• **Stated exercise**:
Copy out the lines of the material word for word, starting at the line that contains "Locate an element" and ending at the line that contains "has height=540, width=960.".

━━━━

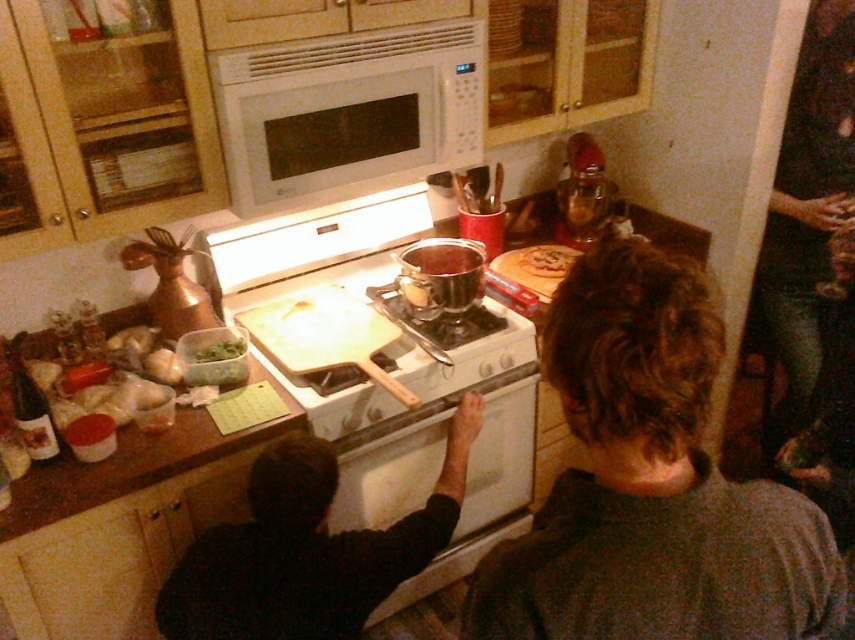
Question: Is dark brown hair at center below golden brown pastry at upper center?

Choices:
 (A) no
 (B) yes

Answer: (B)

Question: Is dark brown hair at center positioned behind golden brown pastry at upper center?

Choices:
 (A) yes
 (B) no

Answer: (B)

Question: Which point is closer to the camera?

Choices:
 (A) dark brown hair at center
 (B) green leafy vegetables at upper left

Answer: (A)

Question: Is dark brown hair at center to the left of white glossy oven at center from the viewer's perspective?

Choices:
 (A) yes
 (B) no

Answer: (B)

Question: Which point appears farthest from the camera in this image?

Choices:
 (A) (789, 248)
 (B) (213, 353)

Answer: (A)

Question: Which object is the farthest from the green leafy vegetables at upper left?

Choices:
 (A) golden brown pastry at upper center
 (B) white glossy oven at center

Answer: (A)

━━━━

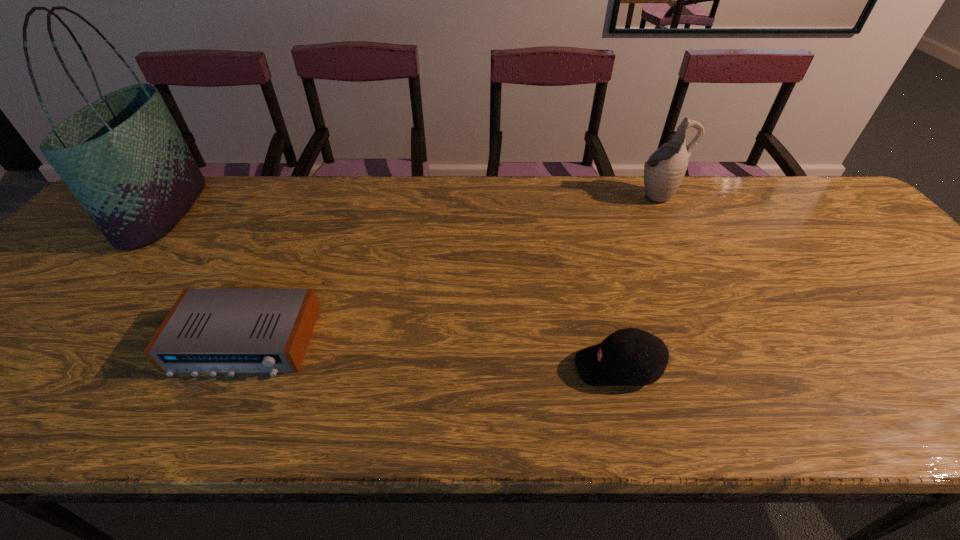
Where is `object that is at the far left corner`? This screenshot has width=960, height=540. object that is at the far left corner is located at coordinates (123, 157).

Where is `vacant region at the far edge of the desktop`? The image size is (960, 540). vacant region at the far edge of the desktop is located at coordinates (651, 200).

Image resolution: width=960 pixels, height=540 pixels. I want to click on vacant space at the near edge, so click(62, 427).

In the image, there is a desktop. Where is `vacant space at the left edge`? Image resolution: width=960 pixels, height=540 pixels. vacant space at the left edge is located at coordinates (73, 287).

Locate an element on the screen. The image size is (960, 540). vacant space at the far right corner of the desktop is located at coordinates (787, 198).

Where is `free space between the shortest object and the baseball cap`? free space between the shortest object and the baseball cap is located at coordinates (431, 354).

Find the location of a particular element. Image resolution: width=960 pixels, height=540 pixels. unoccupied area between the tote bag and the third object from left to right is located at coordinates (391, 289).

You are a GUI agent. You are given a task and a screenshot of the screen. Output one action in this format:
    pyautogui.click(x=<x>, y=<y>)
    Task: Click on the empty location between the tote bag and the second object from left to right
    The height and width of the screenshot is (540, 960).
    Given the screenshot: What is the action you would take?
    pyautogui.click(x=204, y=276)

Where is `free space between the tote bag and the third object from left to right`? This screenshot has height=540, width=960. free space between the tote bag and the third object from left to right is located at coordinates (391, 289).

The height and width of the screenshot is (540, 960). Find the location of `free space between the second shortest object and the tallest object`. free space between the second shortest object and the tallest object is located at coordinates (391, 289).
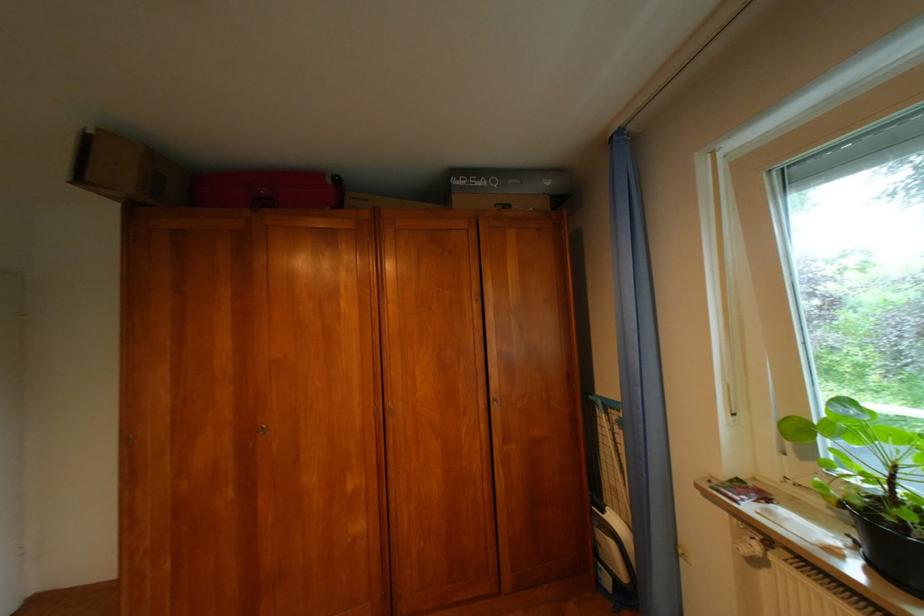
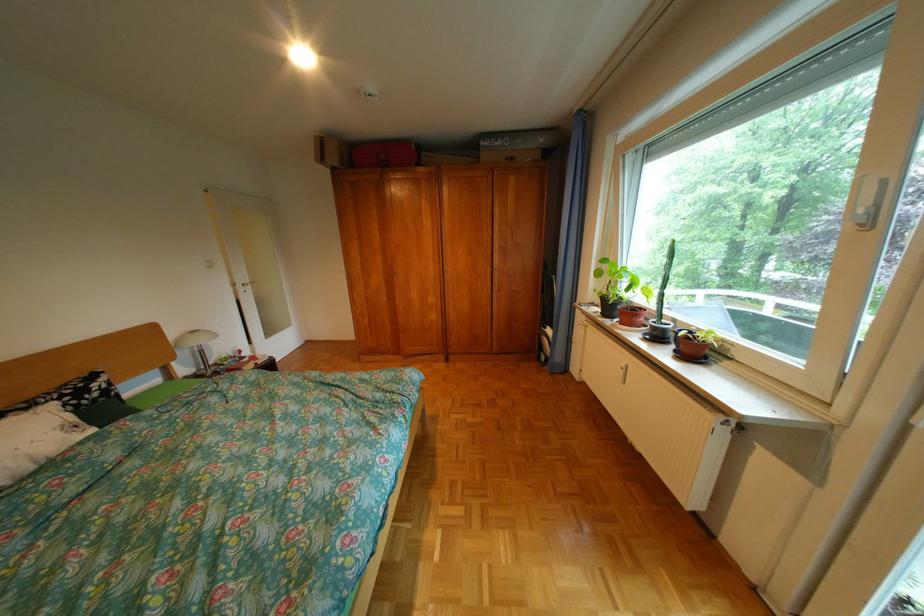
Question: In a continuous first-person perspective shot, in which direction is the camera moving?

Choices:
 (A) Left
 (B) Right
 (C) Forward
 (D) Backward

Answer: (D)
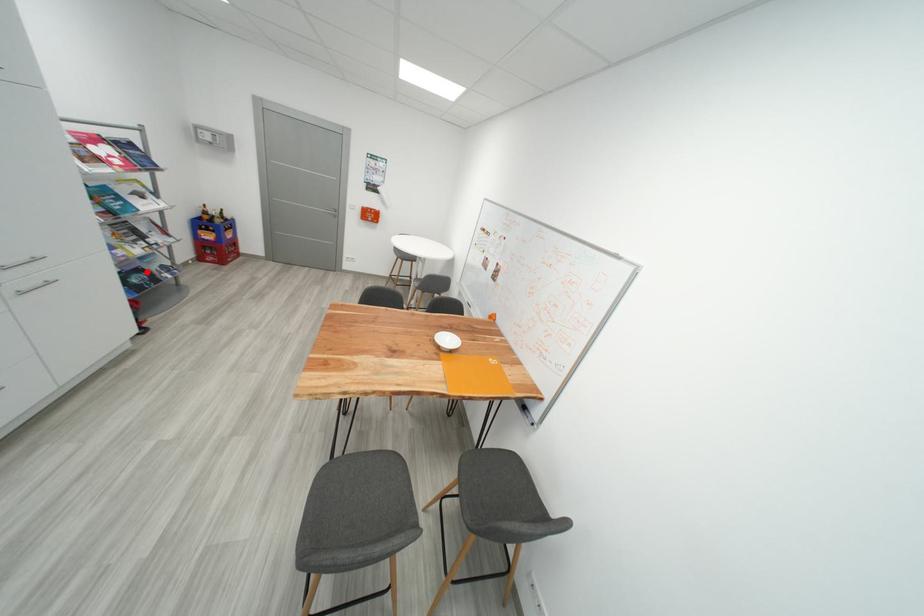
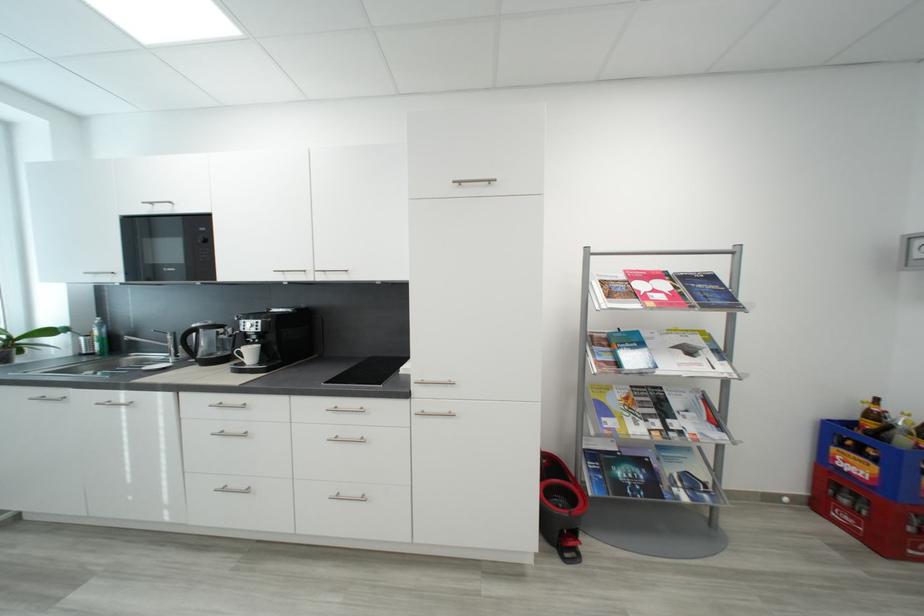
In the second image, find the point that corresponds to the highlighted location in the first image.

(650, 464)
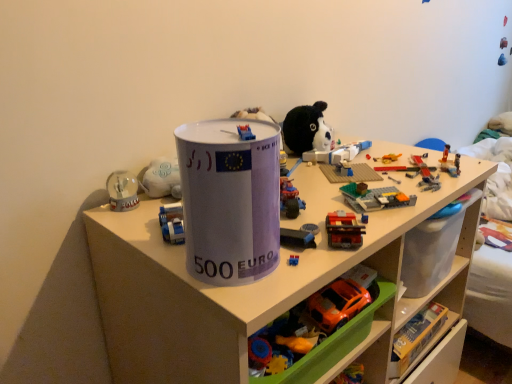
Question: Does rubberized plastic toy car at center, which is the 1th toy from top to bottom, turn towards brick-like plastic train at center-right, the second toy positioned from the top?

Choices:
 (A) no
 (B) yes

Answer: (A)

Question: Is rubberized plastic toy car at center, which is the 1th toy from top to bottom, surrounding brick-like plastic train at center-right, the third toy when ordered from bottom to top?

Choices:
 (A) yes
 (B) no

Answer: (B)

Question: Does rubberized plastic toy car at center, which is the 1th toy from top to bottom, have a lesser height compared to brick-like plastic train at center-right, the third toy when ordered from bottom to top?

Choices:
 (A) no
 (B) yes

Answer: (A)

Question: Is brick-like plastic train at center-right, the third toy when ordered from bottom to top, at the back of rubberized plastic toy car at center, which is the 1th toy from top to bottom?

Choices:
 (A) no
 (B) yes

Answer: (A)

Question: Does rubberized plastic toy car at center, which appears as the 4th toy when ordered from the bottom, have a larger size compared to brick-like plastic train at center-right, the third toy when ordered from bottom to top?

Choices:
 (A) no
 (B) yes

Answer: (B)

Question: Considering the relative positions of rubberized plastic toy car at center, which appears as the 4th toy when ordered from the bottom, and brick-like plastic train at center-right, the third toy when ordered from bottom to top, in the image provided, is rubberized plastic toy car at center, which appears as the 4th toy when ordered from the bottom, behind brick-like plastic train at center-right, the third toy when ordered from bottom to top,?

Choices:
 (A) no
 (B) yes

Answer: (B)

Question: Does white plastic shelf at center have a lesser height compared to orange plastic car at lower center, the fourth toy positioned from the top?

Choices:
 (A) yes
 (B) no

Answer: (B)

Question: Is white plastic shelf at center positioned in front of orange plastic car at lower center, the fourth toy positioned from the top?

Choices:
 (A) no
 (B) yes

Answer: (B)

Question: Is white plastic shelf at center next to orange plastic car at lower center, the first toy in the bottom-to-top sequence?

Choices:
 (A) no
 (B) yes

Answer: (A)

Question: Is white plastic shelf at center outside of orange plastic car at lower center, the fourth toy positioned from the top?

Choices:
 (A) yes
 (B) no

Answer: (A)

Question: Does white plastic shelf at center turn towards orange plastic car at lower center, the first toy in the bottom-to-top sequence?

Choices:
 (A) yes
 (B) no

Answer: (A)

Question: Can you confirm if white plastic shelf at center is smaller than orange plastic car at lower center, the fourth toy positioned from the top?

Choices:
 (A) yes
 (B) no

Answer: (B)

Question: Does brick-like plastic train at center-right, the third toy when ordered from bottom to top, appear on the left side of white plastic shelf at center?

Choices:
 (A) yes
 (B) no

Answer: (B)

━━━━

• **Solution for this task**:
Locate an element on the screen. The image size is (960, 540). vacant space at the far right corner of the desktop is located at coordinates (787, 198).

Where is `free space between the shortest object and the baseball cap`? free space between the shortest object and the baseball cap is located at coordinates (431, 354).

Find the location of a particular element. Image resolution: width=960 pixels, height=540 pixels. unoccupied area between the tote bag and the third object from left to right is located at coordinates (391, 289).

You are a GUI agent. You are given a task and a screenshot of the screen. Output one action in this format:
    pyautogui.click(x=<x>, y=<y>)
    Task: Click on the empty location between the tote bag and the second object from left to right
    The height and width of the screenshot is (540, 960).
    Given the screenshot: What is the action you would take?
    pyautogui.click(x=204, y=276)

Where is `free space between the tote bag and the third object from left to right`? This screenshot has height=540, width=960. free space between the tote bag and the third object from left to right is located at coordinates (391, 289).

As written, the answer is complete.